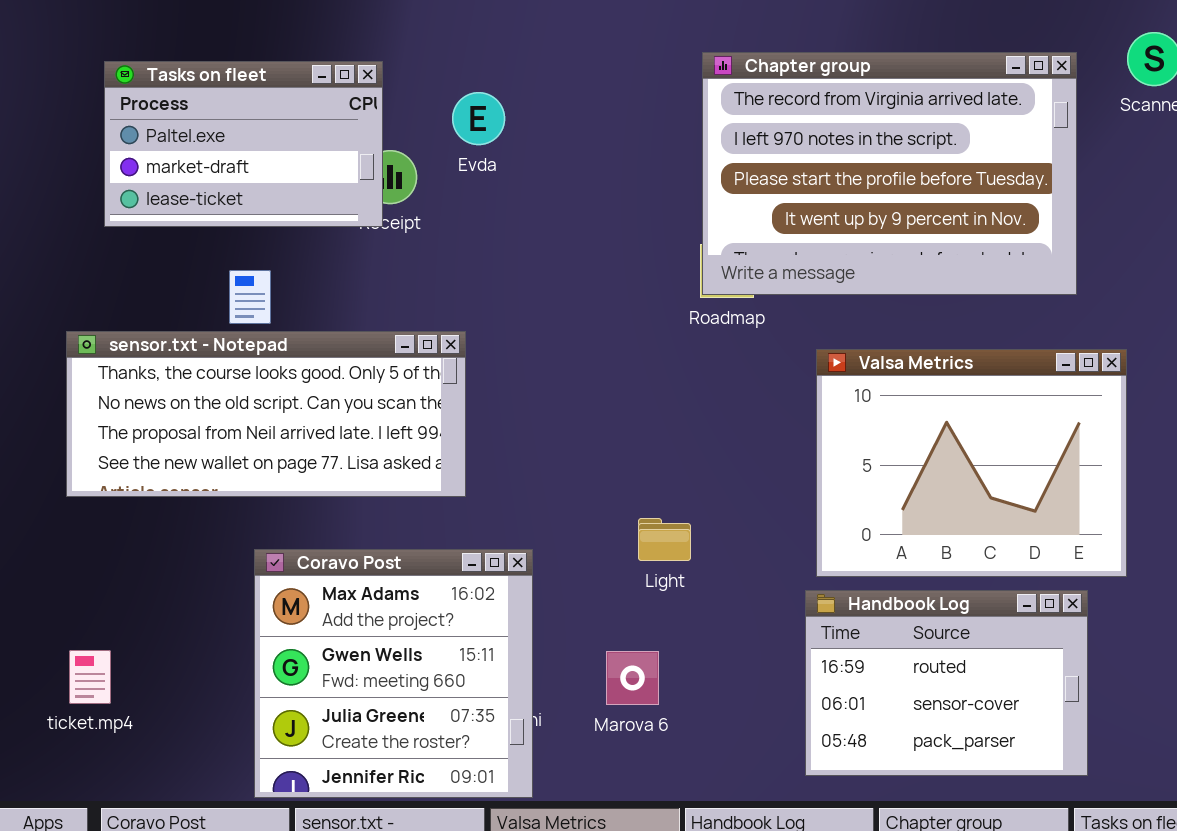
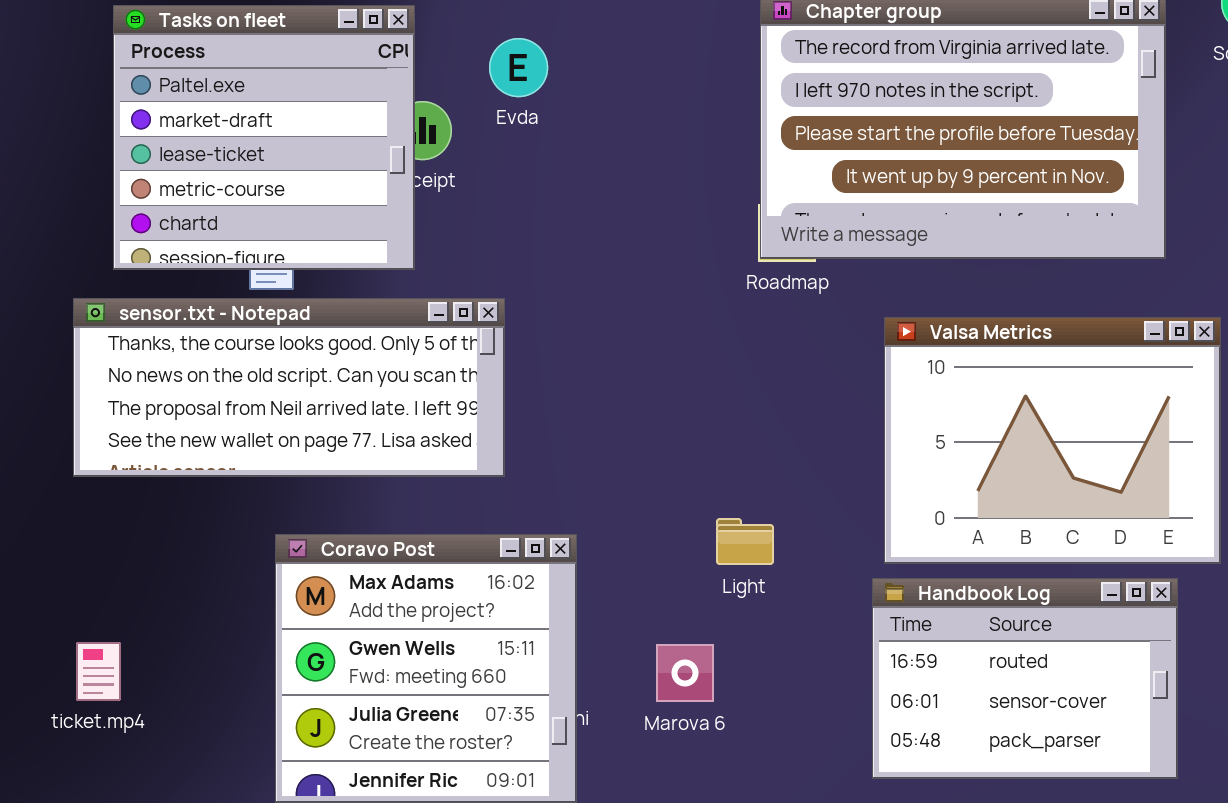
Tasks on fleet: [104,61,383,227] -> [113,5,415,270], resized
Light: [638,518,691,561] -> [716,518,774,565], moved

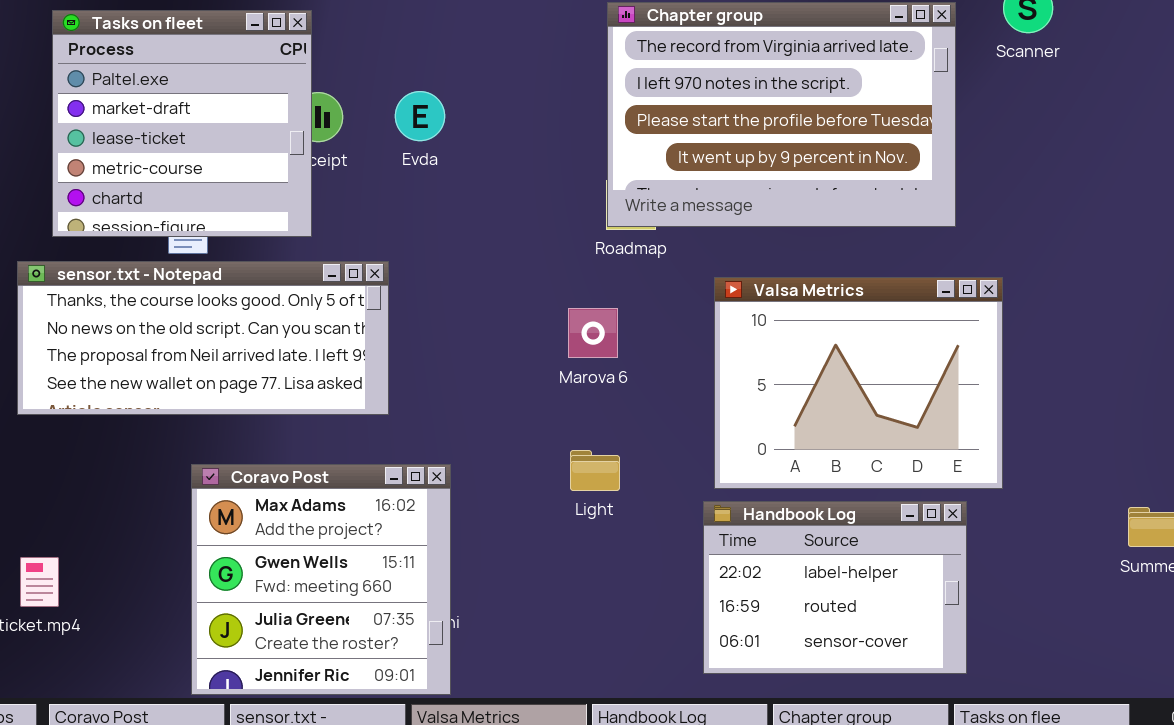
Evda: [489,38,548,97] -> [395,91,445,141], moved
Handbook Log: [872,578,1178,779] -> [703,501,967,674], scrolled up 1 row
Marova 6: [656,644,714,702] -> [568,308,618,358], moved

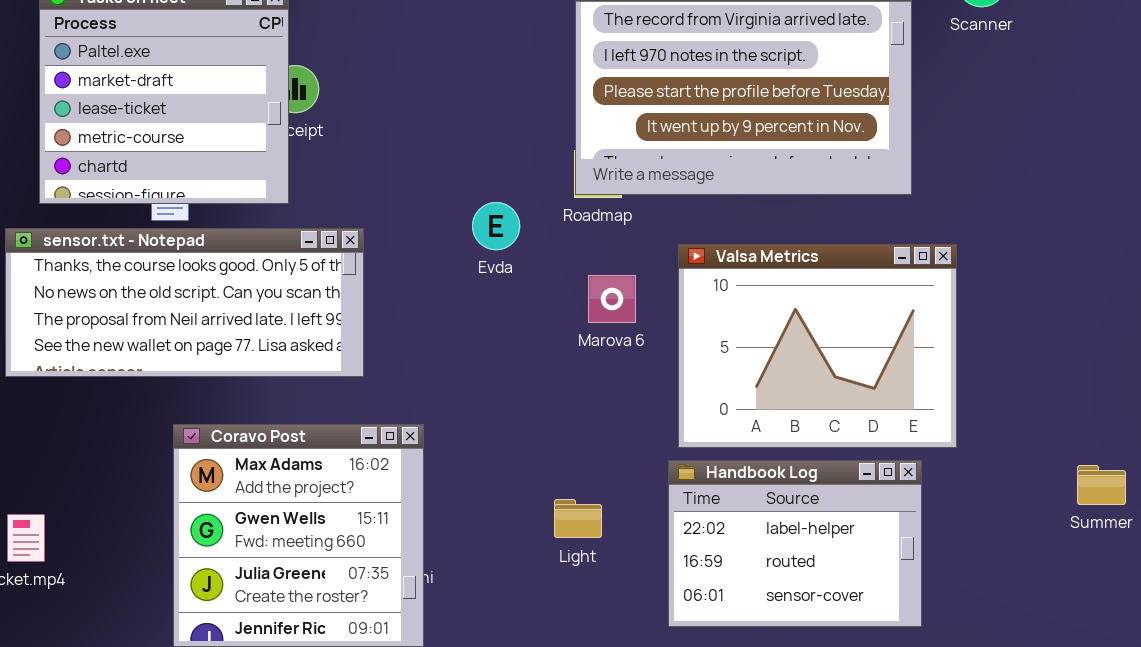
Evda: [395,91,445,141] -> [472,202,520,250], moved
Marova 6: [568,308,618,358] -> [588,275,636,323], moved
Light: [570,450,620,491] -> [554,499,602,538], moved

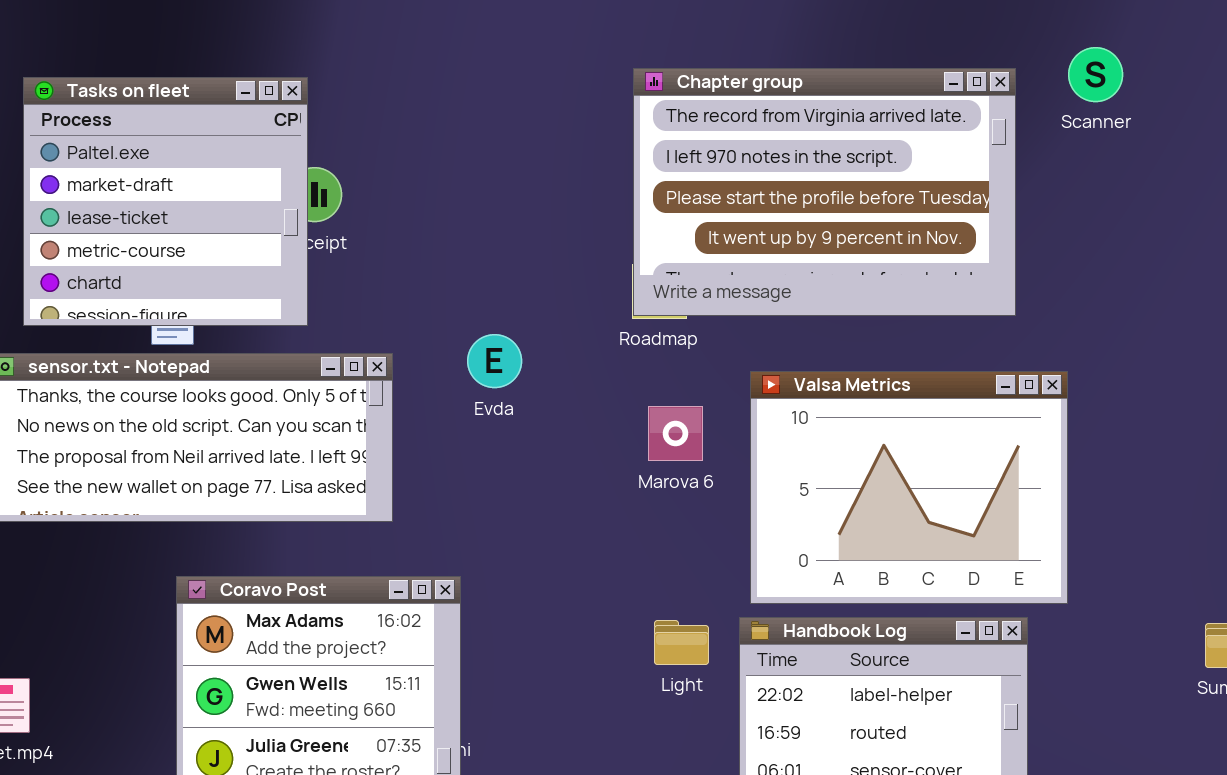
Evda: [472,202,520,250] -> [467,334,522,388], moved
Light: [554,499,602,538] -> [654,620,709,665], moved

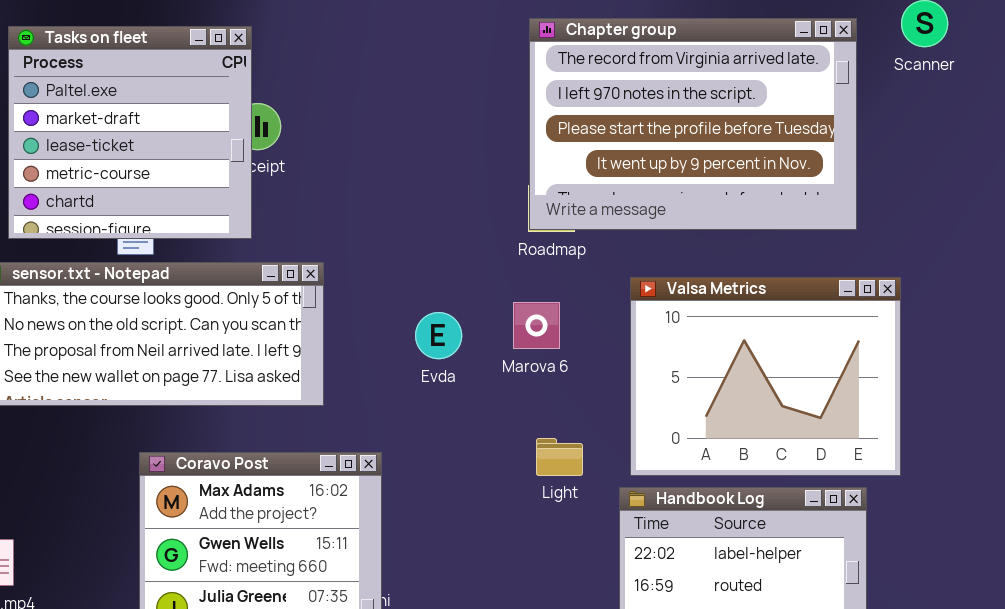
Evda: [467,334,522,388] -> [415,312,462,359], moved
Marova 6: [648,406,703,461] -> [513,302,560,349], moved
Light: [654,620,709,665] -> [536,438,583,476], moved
--
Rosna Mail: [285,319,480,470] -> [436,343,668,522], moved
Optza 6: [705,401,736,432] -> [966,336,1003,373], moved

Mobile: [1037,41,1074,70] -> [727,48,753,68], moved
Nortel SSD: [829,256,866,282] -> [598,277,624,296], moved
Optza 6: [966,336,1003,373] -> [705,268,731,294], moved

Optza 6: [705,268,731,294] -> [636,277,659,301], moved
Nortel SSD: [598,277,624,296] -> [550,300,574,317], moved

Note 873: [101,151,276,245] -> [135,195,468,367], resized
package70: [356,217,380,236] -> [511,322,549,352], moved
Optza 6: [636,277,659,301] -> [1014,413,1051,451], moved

Aim of the task - From the listing above, collect each line in which the string "Evda" appears.

Answer for the task -
Evda: [489,38,548,97] -> [395,91,445,141], moved
Evda: [395,91,445,141] -> [472,202,520,250], moved
Evda: [472,202,520,250] -> [467,334,522,388], moved
Evda: [467,334,522,388] -> [415,312,462,359], moved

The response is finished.